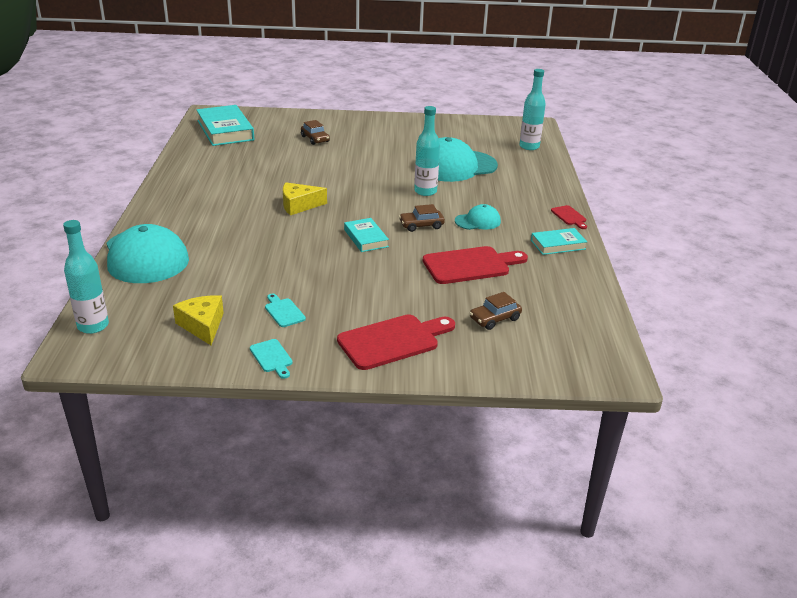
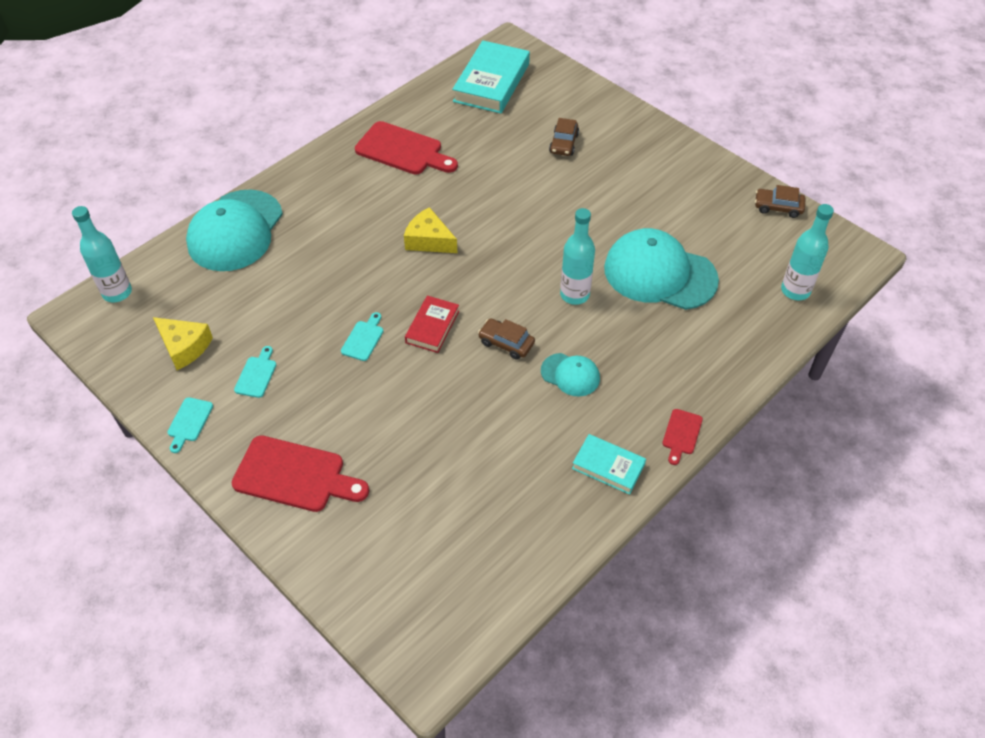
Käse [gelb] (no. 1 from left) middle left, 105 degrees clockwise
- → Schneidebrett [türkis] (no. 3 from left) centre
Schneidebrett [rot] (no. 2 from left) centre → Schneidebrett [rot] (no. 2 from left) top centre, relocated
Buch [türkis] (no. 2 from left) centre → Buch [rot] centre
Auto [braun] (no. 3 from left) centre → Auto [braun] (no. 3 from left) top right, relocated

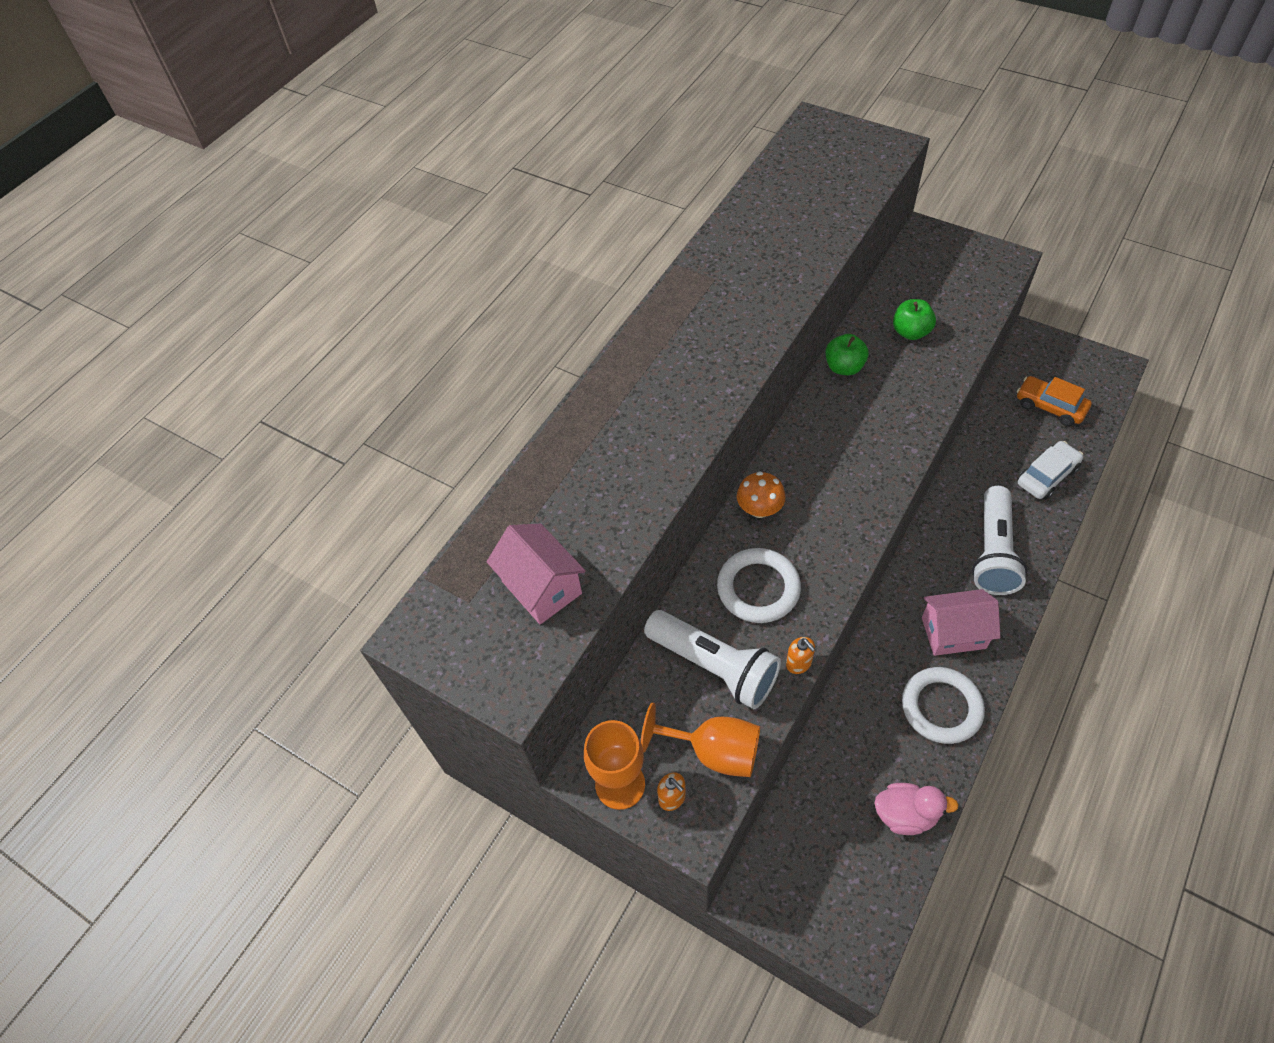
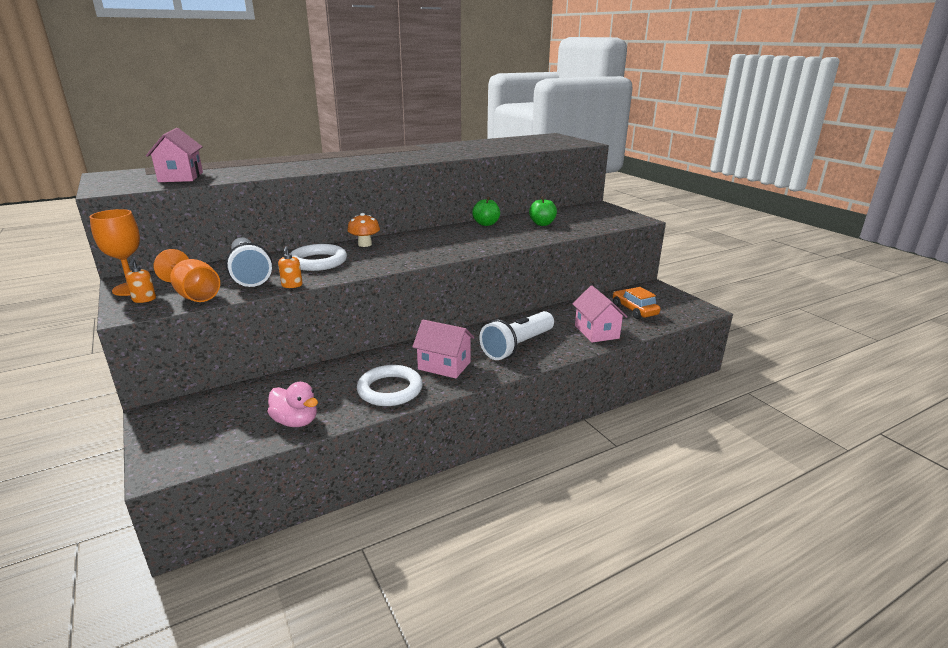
Auto [weiß] middle right → Haus [rosa] (no. 3 from left) centre

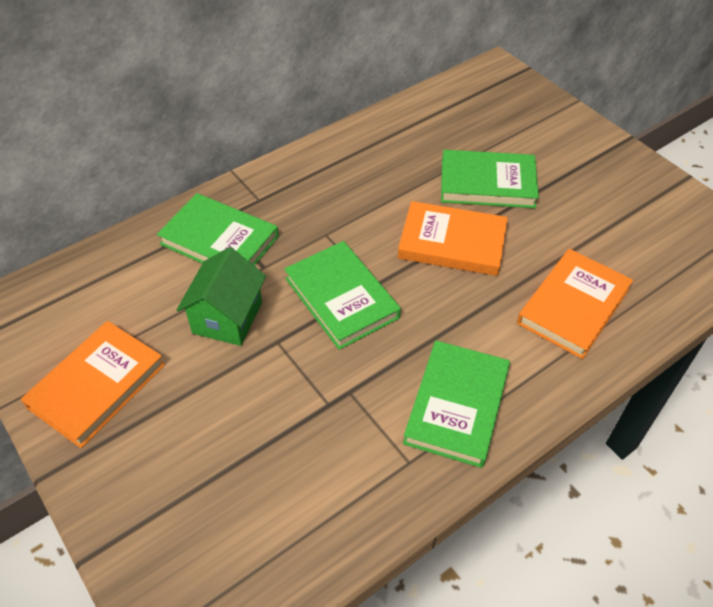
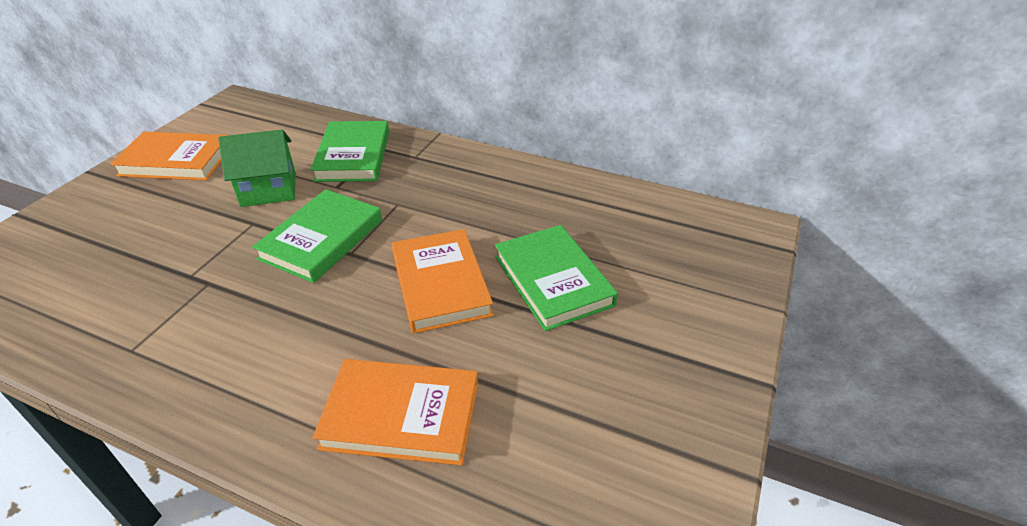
Buch [grün] (no. 3 from left) centre → -

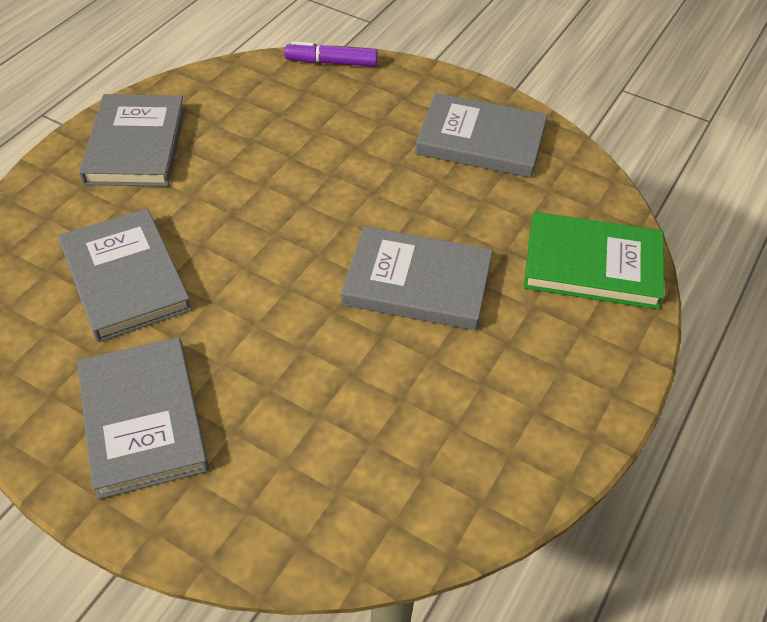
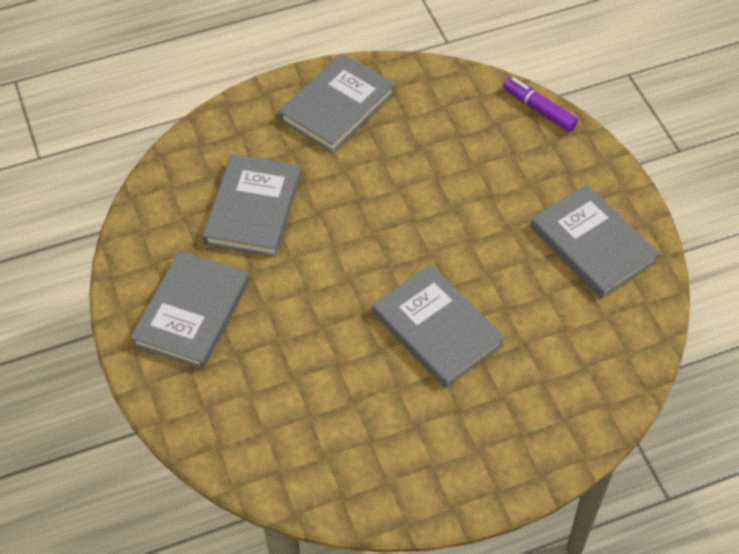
Buch [grün] middle right → -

☆ ☆ ☆ ☆

• _Your goal_: All of the material above should be set down again exactly, though not its pictures.

• _Expected output_:
Käse [gelb] (no. 1 from left) middle left, 105 degrees clockwise
- → Schneidebrett [türkis] (no. 3 from left) centre
Schneidebrett [rot] (no. 2 from left) centre → Schneidebrett [rot] (no. 2 from left) top centre, relocated
Buch [türkis] (no. 2 from left) centre → Buch [rot] centre
Auto [braun] (no. 3 from left) centre → Auto [braun] (no. 3 from left) top right, relocated

Auto [weiß] middle right → Haus [rosa] (no. 3 from left) centre

Buch [grün] (no. 3 from left) centre → -

Buch [grün] middle right → -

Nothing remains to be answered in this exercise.